◆ WORK REQUEST ◆
For the data below, restate word for word only the lines from the line containing "C3: 4.7uF (plus N_2, minus GND) -> none" through the line containing "P1 pin 1: N_7 -> none", both ends included.

◆ AVAILABLE DATA ◆
──────────────────────────────

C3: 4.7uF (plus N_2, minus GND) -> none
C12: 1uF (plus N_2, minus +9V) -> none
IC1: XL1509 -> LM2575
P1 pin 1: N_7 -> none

──────────────────────────────

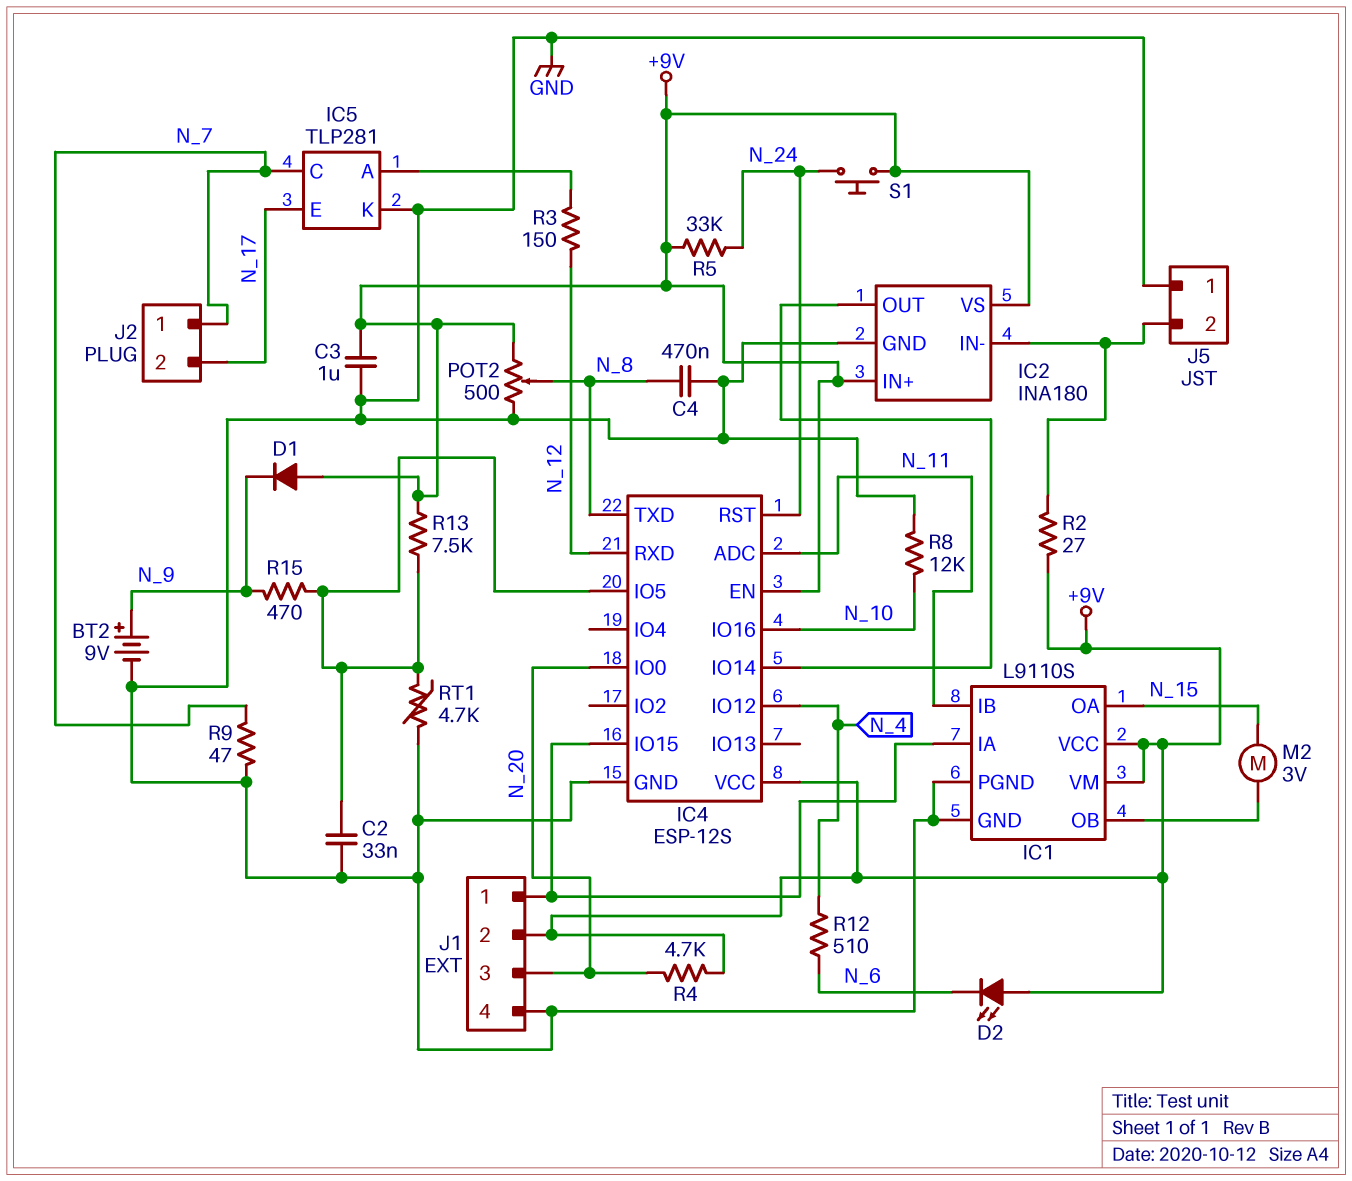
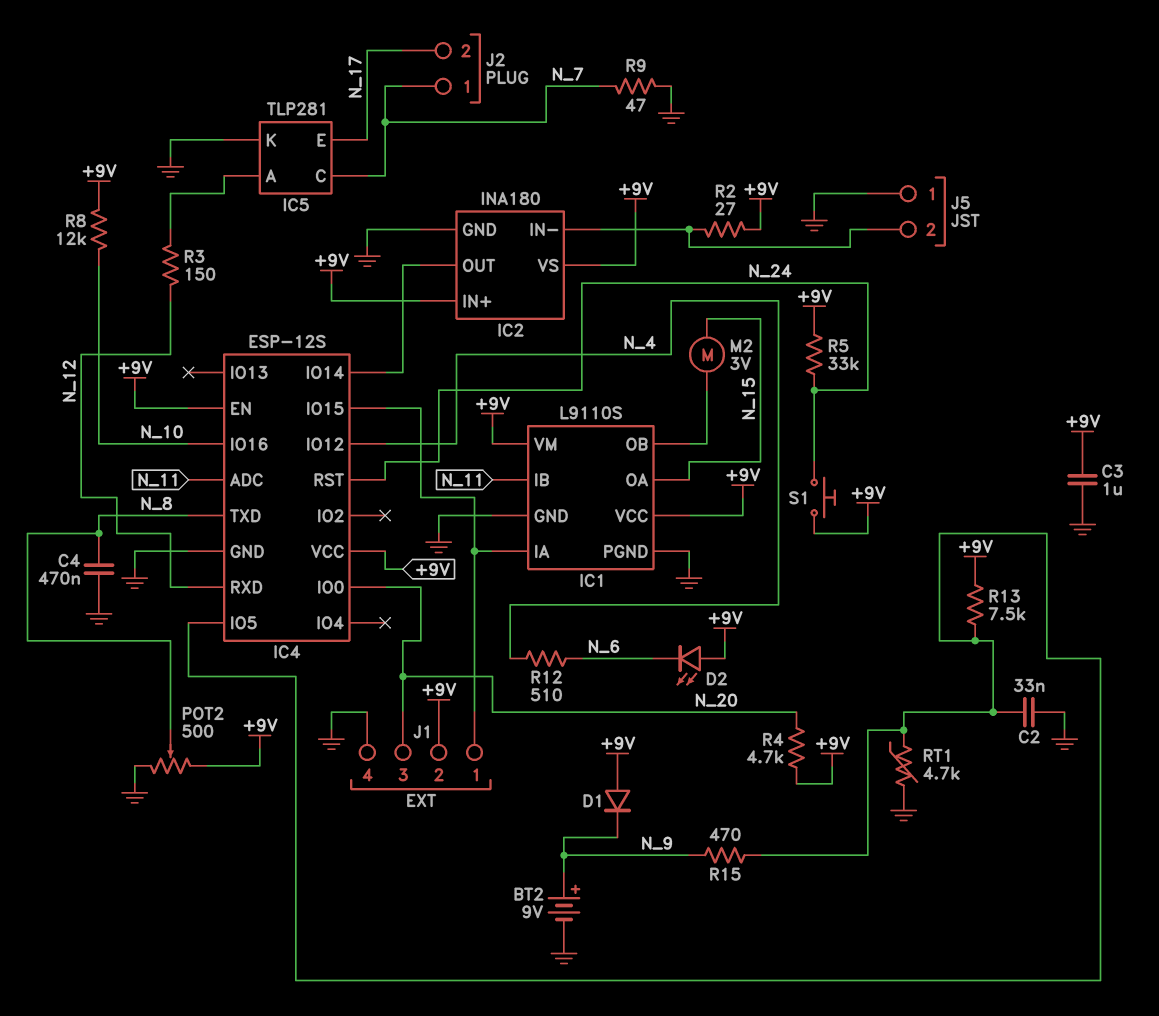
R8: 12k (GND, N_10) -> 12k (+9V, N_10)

──────────────────────────────

◆ TASK ANSWER ◆
C3: 4.7uF (plus N_2, minus GND) -> none
C12: 1uF (plus N_2, minus +9V) -> none
IC1: XL1509 -> LM2575
P1 pin 1: N_7 -> none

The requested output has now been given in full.